INSTRUCTIONS FOR THE TASK – Among the lines of the entries below, count those containing the word "size" and answer with the number only.

Colored object listings
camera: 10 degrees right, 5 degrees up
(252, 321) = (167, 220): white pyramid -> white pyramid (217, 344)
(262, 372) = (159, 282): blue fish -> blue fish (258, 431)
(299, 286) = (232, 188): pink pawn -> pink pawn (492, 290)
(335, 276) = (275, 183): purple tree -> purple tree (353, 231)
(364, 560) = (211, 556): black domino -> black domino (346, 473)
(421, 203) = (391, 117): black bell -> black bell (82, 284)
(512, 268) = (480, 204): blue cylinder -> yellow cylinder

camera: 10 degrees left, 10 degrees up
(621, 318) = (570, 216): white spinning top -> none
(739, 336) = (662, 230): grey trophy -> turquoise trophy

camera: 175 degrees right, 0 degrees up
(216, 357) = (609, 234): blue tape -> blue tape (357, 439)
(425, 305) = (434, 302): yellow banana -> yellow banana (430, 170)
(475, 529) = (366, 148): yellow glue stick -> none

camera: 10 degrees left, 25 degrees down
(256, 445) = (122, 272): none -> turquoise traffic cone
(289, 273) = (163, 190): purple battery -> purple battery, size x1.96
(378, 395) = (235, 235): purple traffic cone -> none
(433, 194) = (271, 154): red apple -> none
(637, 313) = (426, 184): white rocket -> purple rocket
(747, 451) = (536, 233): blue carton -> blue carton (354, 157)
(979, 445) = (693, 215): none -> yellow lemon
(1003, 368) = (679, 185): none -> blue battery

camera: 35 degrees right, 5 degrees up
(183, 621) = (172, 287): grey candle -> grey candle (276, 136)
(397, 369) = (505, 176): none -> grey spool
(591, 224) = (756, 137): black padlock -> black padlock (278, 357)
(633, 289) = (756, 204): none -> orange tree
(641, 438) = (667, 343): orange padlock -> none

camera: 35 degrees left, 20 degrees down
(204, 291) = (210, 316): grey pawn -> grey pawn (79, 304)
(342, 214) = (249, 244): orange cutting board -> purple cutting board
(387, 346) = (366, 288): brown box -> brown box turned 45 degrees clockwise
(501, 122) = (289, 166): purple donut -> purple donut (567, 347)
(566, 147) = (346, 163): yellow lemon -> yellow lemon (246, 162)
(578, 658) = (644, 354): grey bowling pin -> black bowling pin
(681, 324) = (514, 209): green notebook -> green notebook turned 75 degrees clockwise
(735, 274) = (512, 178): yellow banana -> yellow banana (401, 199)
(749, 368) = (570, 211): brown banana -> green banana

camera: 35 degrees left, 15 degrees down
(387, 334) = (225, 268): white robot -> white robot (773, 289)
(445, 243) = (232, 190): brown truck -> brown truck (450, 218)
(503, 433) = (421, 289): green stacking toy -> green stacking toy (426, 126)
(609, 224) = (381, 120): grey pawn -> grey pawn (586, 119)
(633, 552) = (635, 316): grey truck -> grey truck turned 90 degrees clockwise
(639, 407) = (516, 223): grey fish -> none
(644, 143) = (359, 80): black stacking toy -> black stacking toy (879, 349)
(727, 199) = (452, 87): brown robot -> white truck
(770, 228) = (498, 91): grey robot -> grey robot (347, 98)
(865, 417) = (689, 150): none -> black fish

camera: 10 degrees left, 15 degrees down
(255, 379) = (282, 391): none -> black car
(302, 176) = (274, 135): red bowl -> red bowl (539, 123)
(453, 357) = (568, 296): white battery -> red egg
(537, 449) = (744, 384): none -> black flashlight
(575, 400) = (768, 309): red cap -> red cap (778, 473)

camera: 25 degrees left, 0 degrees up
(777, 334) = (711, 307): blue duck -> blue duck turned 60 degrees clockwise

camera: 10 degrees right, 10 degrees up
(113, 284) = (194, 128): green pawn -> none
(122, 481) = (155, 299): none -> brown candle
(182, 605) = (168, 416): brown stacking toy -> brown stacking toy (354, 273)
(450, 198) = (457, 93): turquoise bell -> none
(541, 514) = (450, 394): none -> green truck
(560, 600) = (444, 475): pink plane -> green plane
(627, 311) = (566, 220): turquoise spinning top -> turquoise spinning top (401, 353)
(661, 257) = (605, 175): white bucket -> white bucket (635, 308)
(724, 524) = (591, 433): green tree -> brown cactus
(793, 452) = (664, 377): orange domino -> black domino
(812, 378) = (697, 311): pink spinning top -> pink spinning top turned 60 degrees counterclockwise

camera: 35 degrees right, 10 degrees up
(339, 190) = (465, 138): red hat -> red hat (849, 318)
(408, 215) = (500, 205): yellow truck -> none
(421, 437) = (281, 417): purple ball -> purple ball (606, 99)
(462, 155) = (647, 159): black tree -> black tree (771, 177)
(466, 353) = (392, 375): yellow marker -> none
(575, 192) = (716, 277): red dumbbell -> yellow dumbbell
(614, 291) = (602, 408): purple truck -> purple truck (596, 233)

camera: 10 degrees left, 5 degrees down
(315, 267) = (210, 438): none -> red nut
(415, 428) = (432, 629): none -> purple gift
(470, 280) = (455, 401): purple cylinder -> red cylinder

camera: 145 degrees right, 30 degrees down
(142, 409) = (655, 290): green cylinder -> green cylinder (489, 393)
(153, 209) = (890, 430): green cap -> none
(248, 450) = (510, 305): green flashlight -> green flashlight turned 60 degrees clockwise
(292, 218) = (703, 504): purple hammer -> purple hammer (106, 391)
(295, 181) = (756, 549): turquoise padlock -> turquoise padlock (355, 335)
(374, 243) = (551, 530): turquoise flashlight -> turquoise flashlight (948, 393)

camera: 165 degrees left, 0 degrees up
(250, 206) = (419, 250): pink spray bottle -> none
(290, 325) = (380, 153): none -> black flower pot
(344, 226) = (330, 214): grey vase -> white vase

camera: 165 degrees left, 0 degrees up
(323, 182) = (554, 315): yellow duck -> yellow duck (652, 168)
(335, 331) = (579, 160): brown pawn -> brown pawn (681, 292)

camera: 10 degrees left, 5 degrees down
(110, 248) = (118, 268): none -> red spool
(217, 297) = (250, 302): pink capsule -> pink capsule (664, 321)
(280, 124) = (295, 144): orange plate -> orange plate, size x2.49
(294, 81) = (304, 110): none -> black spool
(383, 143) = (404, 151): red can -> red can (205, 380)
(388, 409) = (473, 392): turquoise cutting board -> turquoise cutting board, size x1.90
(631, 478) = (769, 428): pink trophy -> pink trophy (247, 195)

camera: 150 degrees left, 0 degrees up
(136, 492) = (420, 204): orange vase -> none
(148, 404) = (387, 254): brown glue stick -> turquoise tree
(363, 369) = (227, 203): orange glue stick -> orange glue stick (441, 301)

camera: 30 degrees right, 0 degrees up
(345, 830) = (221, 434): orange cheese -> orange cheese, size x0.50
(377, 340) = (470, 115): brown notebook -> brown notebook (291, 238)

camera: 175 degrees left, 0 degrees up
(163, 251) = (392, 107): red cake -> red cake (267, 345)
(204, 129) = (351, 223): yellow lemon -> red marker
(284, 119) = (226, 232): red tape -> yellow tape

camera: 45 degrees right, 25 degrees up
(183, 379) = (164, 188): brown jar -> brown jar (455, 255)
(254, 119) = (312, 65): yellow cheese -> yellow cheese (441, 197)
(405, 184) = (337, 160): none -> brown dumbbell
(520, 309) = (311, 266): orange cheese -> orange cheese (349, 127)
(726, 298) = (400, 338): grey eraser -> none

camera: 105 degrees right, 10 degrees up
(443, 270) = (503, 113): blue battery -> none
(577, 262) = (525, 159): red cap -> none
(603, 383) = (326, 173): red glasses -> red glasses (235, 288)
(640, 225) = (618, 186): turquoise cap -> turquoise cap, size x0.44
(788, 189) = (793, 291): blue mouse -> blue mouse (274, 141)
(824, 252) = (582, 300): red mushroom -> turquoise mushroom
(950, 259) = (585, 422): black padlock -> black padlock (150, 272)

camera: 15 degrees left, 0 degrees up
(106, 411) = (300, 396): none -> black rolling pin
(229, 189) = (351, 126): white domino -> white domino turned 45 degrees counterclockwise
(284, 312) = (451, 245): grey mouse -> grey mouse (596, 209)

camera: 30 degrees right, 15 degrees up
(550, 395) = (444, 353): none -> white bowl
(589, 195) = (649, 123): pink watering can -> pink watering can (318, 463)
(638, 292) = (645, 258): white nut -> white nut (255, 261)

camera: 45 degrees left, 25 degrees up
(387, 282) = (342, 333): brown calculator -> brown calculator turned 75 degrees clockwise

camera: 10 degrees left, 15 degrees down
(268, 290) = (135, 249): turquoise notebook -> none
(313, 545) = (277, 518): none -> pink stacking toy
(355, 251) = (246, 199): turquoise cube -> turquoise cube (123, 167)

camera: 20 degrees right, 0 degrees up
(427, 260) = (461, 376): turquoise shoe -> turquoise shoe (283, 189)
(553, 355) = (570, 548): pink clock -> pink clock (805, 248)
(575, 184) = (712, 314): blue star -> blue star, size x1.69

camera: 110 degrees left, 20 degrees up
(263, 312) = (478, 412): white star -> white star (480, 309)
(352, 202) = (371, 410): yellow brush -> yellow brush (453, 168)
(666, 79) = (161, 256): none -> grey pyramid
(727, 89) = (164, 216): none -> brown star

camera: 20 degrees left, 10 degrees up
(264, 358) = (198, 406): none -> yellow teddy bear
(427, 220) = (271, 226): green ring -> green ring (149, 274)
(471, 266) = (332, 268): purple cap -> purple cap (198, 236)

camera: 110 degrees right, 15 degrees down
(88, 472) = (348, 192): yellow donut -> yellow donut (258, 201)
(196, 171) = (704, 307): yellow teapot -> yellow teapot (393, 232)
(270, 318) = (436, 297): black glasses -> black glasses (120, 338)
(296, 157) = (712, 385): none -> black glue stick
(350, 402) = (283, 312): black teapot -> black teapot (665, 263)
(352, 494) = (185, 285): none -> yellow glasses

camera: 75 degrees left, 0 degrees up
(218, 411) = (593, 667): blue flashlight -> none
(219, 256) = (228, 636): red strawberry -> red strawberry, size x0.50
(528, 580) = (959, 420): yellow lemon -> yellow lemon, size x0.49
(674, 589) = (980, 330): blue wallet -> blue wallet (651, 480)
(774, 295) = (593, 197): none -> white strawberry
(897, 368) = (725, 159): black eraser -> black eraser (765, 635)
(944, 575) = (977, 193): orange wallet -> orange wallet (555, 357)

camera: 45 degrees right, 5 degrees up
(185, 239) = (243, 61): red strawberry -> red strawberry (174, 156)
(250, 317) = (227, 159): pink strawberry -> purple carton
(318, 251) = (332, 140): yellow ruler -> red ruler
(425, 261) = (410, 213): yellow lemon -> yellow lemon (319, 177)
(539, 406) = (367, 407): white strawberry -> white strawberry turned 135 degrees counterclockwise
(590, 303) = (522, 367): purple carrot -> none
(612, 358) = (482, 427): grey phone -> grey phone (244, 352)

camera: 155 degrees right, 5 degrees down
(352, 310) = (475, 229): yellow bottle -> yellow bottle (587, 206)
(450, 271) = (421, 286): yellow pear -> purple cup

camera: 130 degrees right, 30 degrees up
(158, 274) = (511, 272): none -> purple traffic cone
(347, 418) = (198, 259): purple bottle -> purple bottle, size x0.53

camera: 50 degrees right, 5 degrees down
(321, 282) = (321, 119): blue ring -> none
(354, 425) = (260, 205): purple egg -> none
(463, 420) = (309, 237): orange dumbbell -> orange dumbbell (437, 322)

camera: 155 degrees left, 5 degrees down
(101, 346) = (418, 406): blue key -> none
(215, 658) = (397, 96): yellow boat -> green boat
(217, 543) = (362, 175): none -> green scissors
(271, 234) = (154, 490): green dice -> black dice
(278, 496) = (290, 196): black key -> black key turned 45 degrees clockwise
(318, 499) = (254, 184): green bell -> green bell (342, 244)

ANSWER FOR THIS EXERCISE – 9